• OBJECTIVE:
Update the data below so that every instance of "matte black skirt" becomes "pleated black skirt", leaving all other text as it is. Omit the pictures from your answer.

• Saved entries:
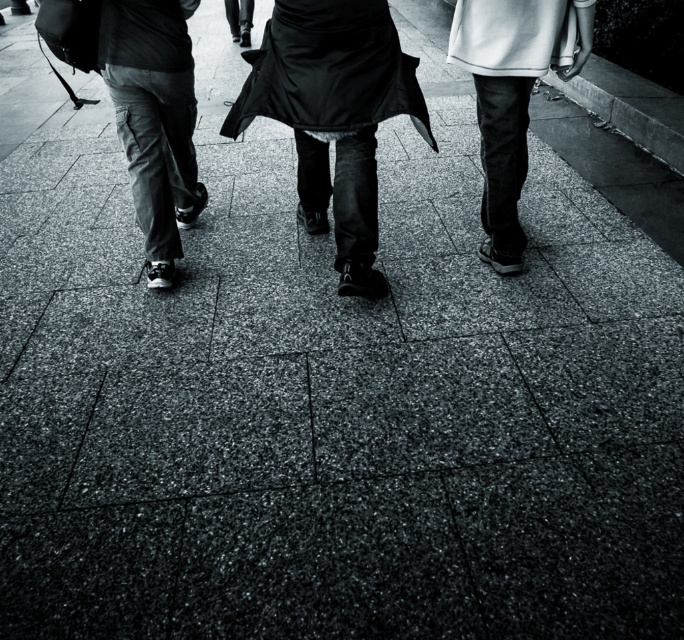
Between point (354, 220) and point (129, 148), which one is positioned behind?

The point (129, 148) is behind.

Identify the location of matte black skirt at center. The width and height of the screenshot is (684, 640). (332, 115).

In the scene shown: Is matte black skirt at center positioned at the back of smooth black pants at right?

That is False.

Is matte black skirt at center to the left of smooth black pants at right from the viewer's perspective?

Indeed, matte black skirt at center is positioned on the left side of smooth black pants at right.

Does point (355, 170) lie behind point (518, 134)?

No, it is in front of (518, 134).

Where is `matte black skirt at center`? matte black skirt at center is located at coordinates (332, 115).

Between point (127, 92) and point (488, 45), which one is positioned in front?

Point (488, 45) is more forward.

Find the location of a particular element. The height and width of the screenshot is (640, 684). dark gray cargo pants at left is located at coordinates (155, 118).

Between point (133, 51) and point (499, 77), which one is positioned behind?

The point (133, 51) is behind.

You are a GUI agent. You are given a task and a screenshot of the screen. Output one action in this format:
    pyautogui.click(x=<x>, y=<y>)
    Task: Click on the dark gray cargo pants at left
    Image resolution: width=684 pixels, height=640 pixels.
    Given the screenshot: What is the action you would take?
    pyautogui.click(x=155, y=118)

• TASK ANSWER:
Between point (354, 220) and point (129, 148), which one is positioned behind?

The point (129, 148) is behind.

Identify the location of pleated black skirt at center. The width and height of the screenshot is (684, 640). (332, 115).

In the scene shown: Is pleated black skirt at center positioned at the back of smooth black pants at right?

That is False.

Is pleated black skirt at center to the left of smooth black pants at right from the viewer's perspective?

Indeed, pleated black skirt at center is positioned on the left side of smooth black pants at right.

Does point (355, 170) lie behind point (518, 134)?

No, it is in front of (518, 134).

Where is `pleated black skirt at center`? pleated black skirt at center is located at coordinates (332, 115).

Between point (127, 92) and point (488, 45), which one is positioned in front?

Point (488, 45) is more forward.

Find the location of a particular element. The height and width of the screenshot is (640, 684). dark gray cargo pants at left is located at coordinates (155, 118).

Between point (133, 51) and point (499, 77), which one is positioned behind?

The point (133, 51) is behind.

You are a GUI agent. You are given a task and a screenshot of the screen. Output one action in this format:
    pyautogui.click(x=<x>, y=<y>)
    Task: Click on the dark gray cargo pants at left
    Image resolution: width=684 pixels, height=640 pixels.
    Given the screenshot: What is the action you would take?
    pyautogui.click(x=155, y=118)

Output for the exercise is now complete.